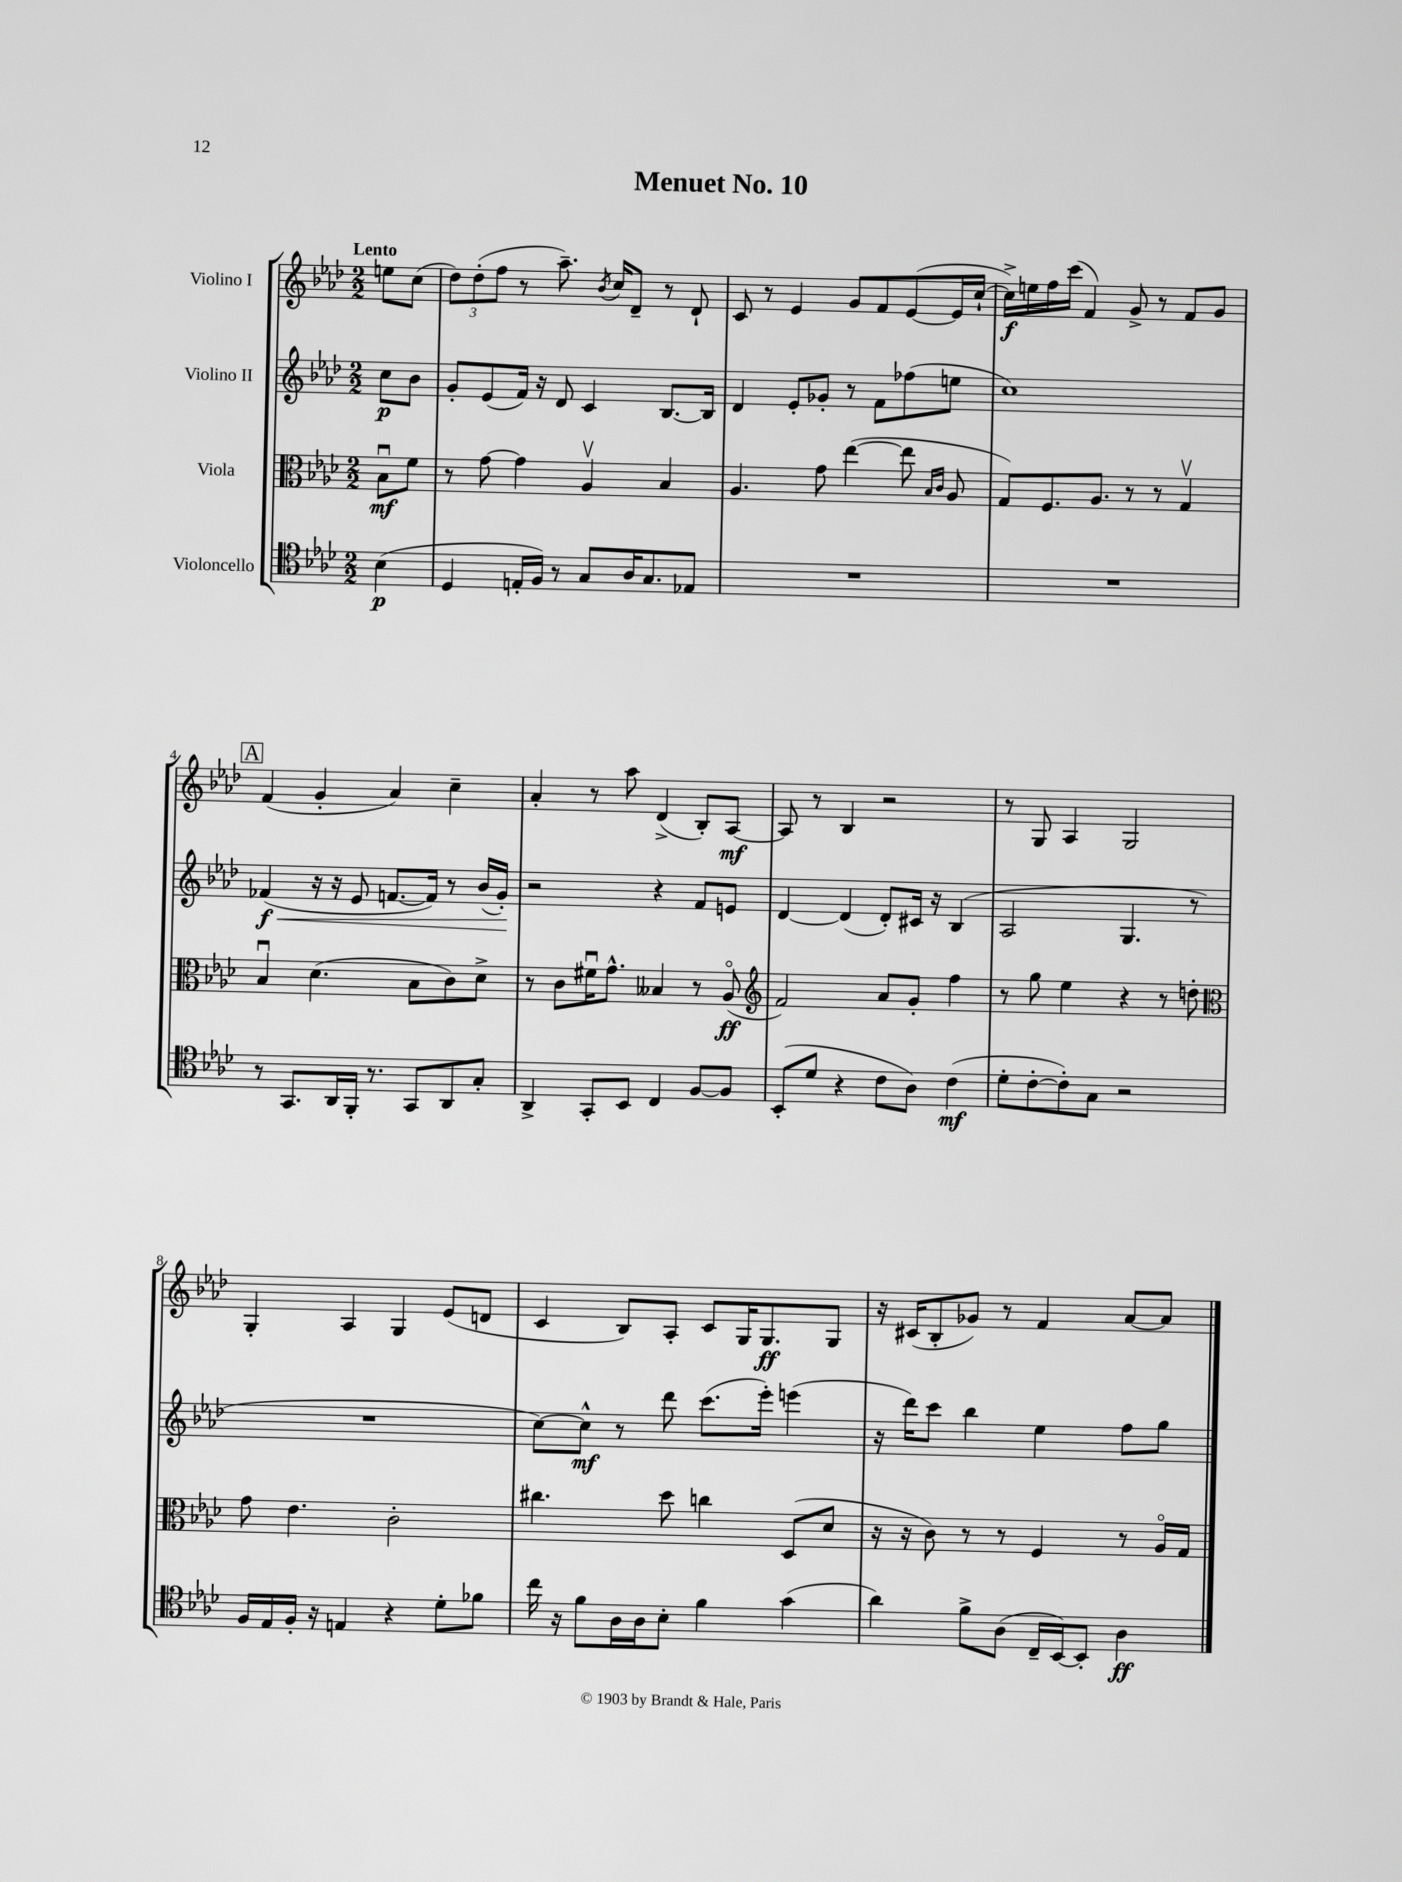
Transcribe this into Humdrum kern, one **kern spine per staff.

**kern	**kern	**kern	**kern
*staff4	*staff3	*staff2	*staff1
*clefC4	*clefC3	*clefG2	*clefG2
*k[b-e-a-d-]	*k[b-e-a-d-]	*k[b-e-a-d-]	*k[b-e-a-d-]
*M2/2	*M2/2	*M2/2	*M2/2
(4B-	8B-u	8cc	8ee
.	8f	8b-	(8cc
=	=	=	=
4D-	8r	8g'	12dd-)
.	.	.	(12dd-'
.	[8g	(8e-	.
.	.	.	12ff
16E'	4g]	16f)	8r
16F)	.	16r	.
8r	.	8d-	8.aa-~)
8G	4A-v	4c	.
.	.	.	8qb-
.	.	.	16cc
16A-	.	.	8d-~
8.G	.	.	.
.	4B-	[8.B-	8r
8E-	.	.	8d-`
.	.	16B-]	.
=	=	=	=
1r	4.A-	4d-	8c
.	.	.	8r
.	.	8e-'	4e-
.	8g	8g-'	.
.	([4ee-	8r	8g
.	.	8f	8f
.	8ee-]	(8ff-	([8e-
.	16qqB-	.	.
.	16qqc	.	.
.	8A-	8ee	16e-]
.	.	.	[16cc`
=	=	=	=
1r	8G)	1cc)	16cc^])
.	.	.	16ee
.	8.F	.	16ff
.	.	.	(16ccc
.	.	.	4f)
.	8.A-	.	.
.	8r	.	8g^
.	8r	.	8r
.	4Gv	.	8f
.	.	.	8g
=	=	=	=
8r	4B-u	(4f-	(4f
8.GG	.	.	.
.	(4.d-	16r	4g'
16AA-	.	16r	.
16FF'	.	8e-	.
8.r	.	.	.
.	.	[8.f	4a-)
8GG	8B-	.	.
.	.	16f])	.
8AA-	8c)	8r	4cc~
8G'	8d-^	(16b-	.
.	.	16g')	.
=	=	=	=
4AA-^	8r	2r	4a-'
.	8c	.	.
8GG'	16f#u	.	8r
.	8.g^^	.	.
8BB-	.	.	8aa-
4C	4B--	4r	(4d-^
[8F	8r	8f	8B-')
8F]	(8A-o	8e	[8A-
=	=	=	=
*	*clefG2	*	*
(8BB-'	2f)	[4d-	8A-]
8d-	.	.	8r
4r	.	(4d-]	4B-
8c	8a-	8d-')	2r
8A-)	8g'	16c#	.
.	.	16r	.
(4c	4ff	(4B-	.
=	=	=	=
8d-'	8r	2A-	8r
[8c'	8gg	.	8G
8c'])	4ee-	.	4A-
8G	.	.	.
2r	4r	4.G	2G
.	8r	.	.
.	8dd'	8r	.
=	=	=	=
*	*clefC3	*	*
16F	8g	1r	4G'
16E-	.	.	.
16F'	4.e-	.	.
16r	.	.	.
4E	.	.	4A-
4r	2c'	.	4G
8d-'	.	.	(8e-
8f-	.	.	8d
=	=	=	=
16cc	4.cc#	[8cc)	4c
16r	.	.	.
8f	.	8cc^^]	.
16A-	.	8r	8B-)
16A-	.	.	.
8B-'	8dd-	8ddd-	8A-'
4f	4cc	(8.ccc	8c
.	.	.	16G
.	.	16eee-')	8.G
(4g	(8D-	(4eee	.
.	8d-	.	8G
=	=	=	=
4a-)	16r	16r	16r
.	16r	16ddd-)	(16c#
.	8c)	8ccc	8B-'
8f^	8r	4bb-	8g-)
(8A-	8r	.	8r
16C~	4F	4ee-	4f
[16BB-)	.	.	.
8BB-']	.	.	.
4A-	8r	8ff	[8a-
.	16A-o	8gg	8a-]
.	16G	.	.
==	==	==	==
*-	*-	*-	*-
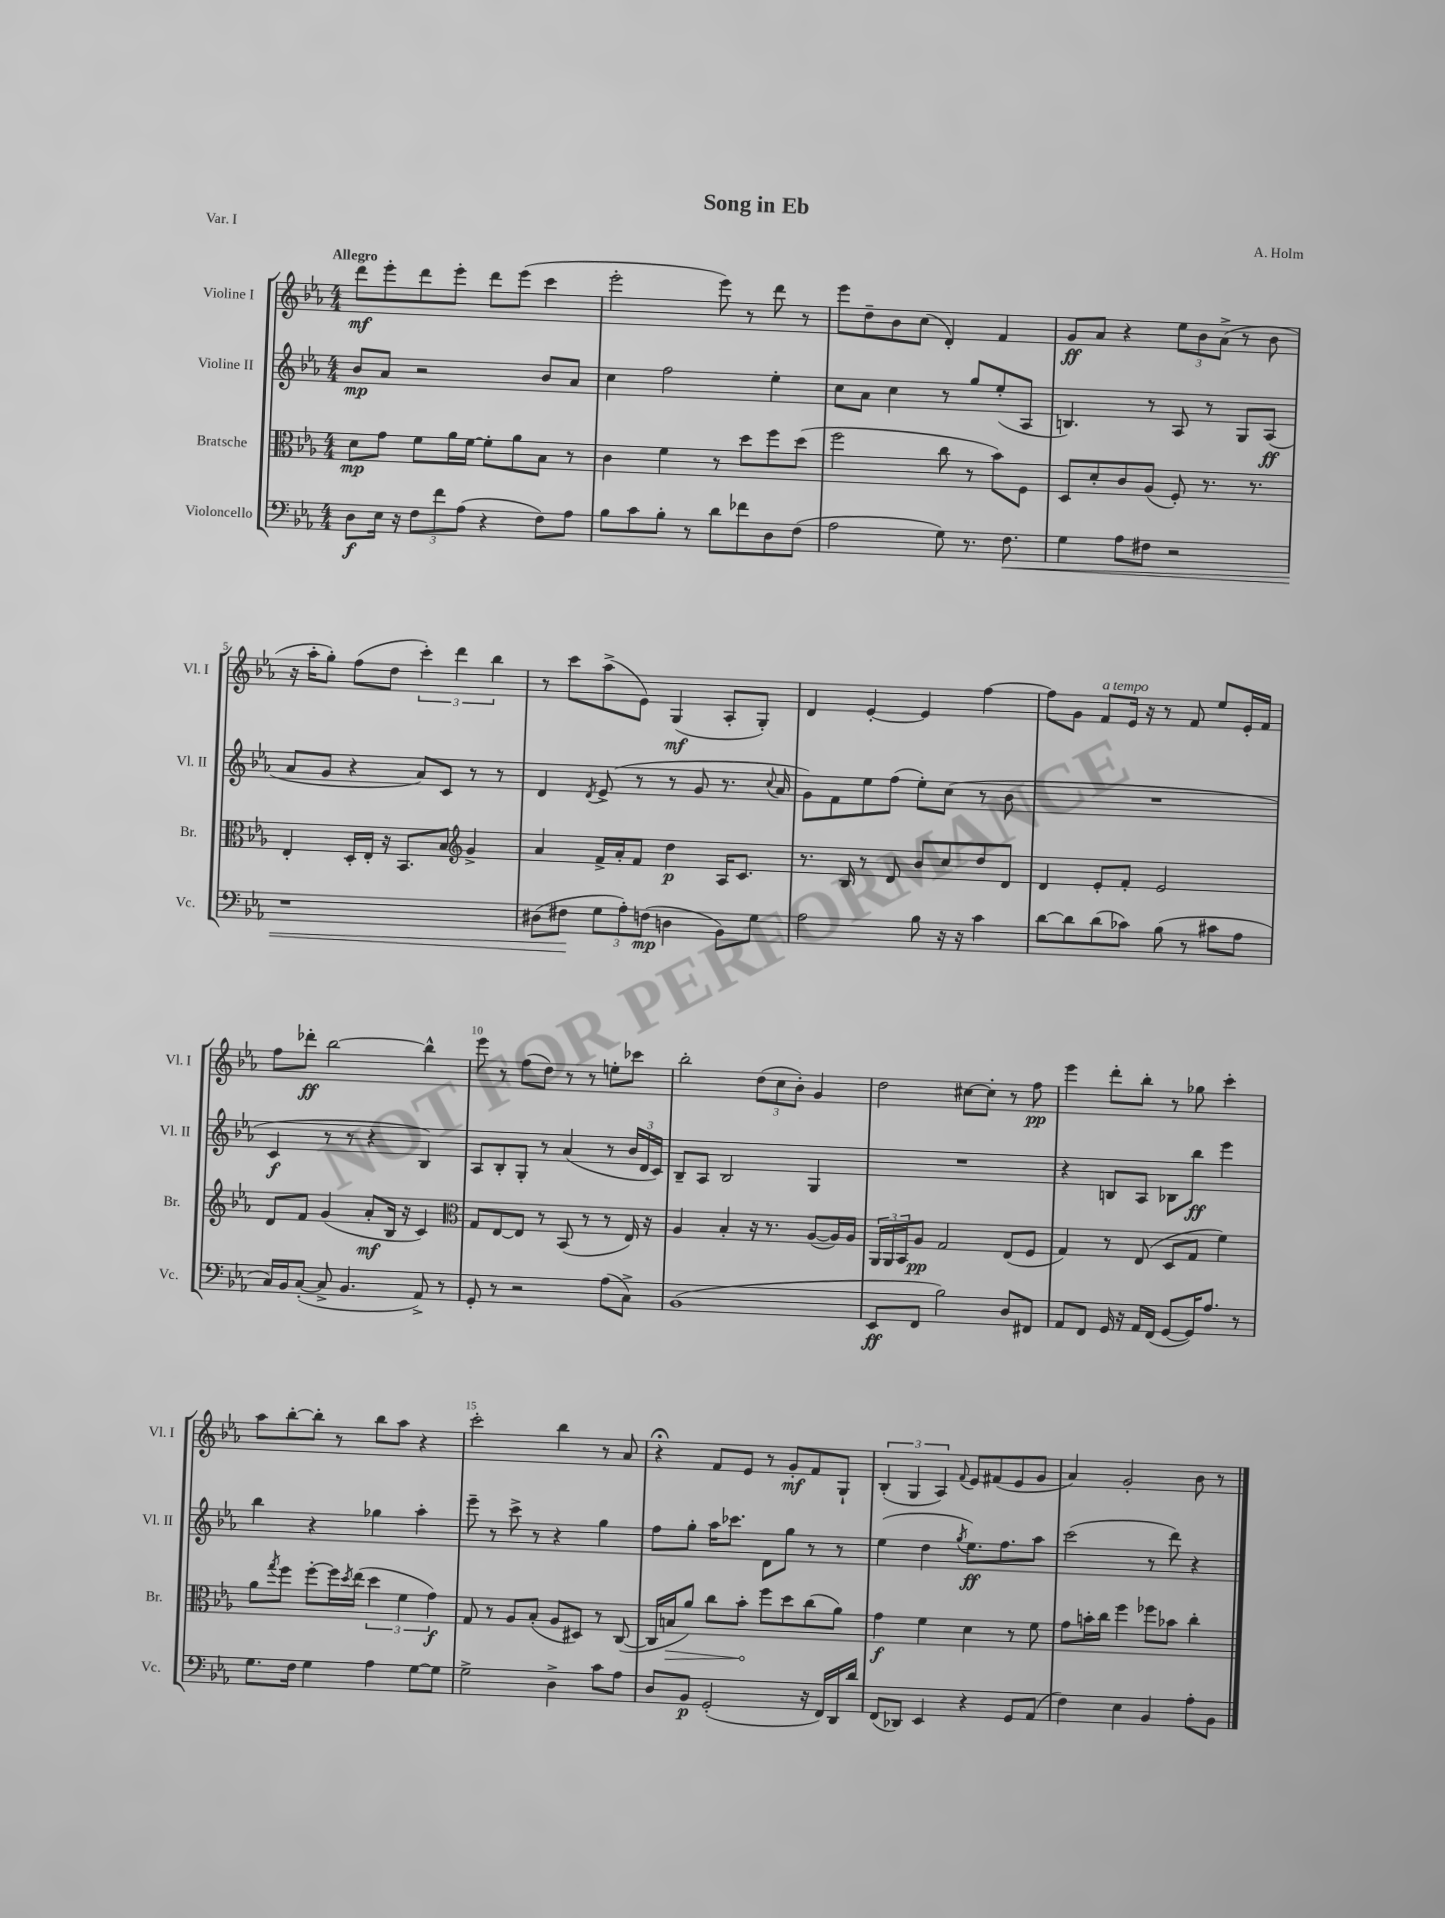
------------------------
Given request: Rewrite the material above with "Transcribe" changed to "Convert" and everything else left as it is. Leave out the pictures.

Written answer:
Convert this into Humdrum kern, one **kern spine per staff.

**kern	**kern	**kern	**kern
*staff4	*staff3	*staff2	*staff1
*clefC4	*clefC3	*clefG2	*clefG2
*k[b-e-a-d-]	*k[b-e-a-d-]	*k[b-e-a-d-]	*k[b-e-a-d-]
*M2/2	*M2/2	*M2/2	*M2/2
(4B-	8B-u	8cc	8ee
.	8f	8b-	(8cc
=	=	=	=
4D-	8r	8g'	12dd-)
.	.	.	(12dd-'
.	[8g	(8e-	.
.	.	.	12ff
16E'	4g]	16f)	8r
16F)	.	16r	.
8r	.	8d-	8.aa-~)
8G	4A-v	4c	.
.	.	.	8qb-
.	.	.	16cc
16A-	.	.	8d-~
8.G	.	.	.
.	4B-	[8.B-	8r
8E-	.	.	8d-`
.	.	16B-]	.
=	=	=	=
1r	4.A-	4d-	8c
.	.	.	8r
.	.	8e-'	4e-
.	8g	8g-'	.
.	([4ee-	8r	8g
.	.	8f	8f
.	8ee-]	(8ff-	([8e-
.	16qqB-	.	.
.	16qqc	.	.
.	8A-	8ee	16e-]
.	.	.	[16cc`
=	=	=	=
1r	8G)	1cc)	16cc^])
.	.	.	16ee
.	8.F	.	16ff
.	.	.	(16ccc
.	.	.	4f)
.	8.A-	.	.
.	8r	.	8g^
.	8r	.	8r
.	4Gv	.	8f
.	.	.	8g
=	=	=	=
8r	4B-u	(4f-	(4f
8.GG	.	.	.
.	(4.d-	16r	4g'
16AA-	.	16r	.
16FF'	.	8e-	.
8.r	.	.	.
.	.	[8.f	4a-)
8GG	8B-	.	.
.	.	16f])	.
8AA-	8c)	8r	4cc~
8G'	8d-^	(16b-	.
.	.	16g')	.
=	=	=	=
4AA-^	8r	2r	4a-'
.	8c	.	.
8GG'	16f#u	.	8r
.	8.g^^	.	.
8BB-	.	.	8aa-
4C	4B--	4r	(4d-^
[8F	8r	8f	8B-')
8F]	(8A-o	8e	[8A-
=	=	=	=
*	*clefG2	*	*
(8BB-'	2f)	[4d-	8A-]
8d-	.	.	8r
4r	.	(4d-]	4B-
8c	8a-	8d-')	2r
8A-)	8g'	16c#	.
.	.	16r	.
(4c	4ff	(4B-	.
=	=	=	=
8d-'	8r	2A-	8r
[8c'	8gg	.	8G
8c'])	4ee-	.	4A-
8G	.	.	.
2r	4r	4.G	2G
.	8r	.	.
.	8dd'	8r	.
=	=	=	=
*	*clefC3	*	*
16F	8g	1r	4G'
16E-	.	.	.
16F'	4.e-	.	.
16r	.	.	.
4E	.	.	4A-
4r	2c'	.	4G
8d-'	.	.	(8e-
8f-	.	.	8d
=	=	=	=
16cc	4.cc#	[8cc)	4c
16r	.	.	.
8f	.	8cc^^]	.
16A-	.	8r	8B-)
16A-	.	.	.
8B-'	8dd-	8ddd-	8A-'
4f	4cc	(8.ccc	8c
.	.	.	16G
.	.	16eee-')	8.G
(4g	(8D-	(4eee	.
.	8d-	.	8G
=	=	=	=
4a-)	16r	16r	16r
.	16r	16ddd-)	(16c#
.	8c)	8ccc	8B-'
8f^	8r	4bb-	8g-)
(8A-	8r	.	8r
16C~	4F	4ee-	4f
[16BB-)	.	.	.
8BB-']	.	.	.
4A-	8r	8ff	[8a-
.	16A-o	8gg	8a-]
.	16G	.	.
==	==	==	==
*-	*-	*-	*-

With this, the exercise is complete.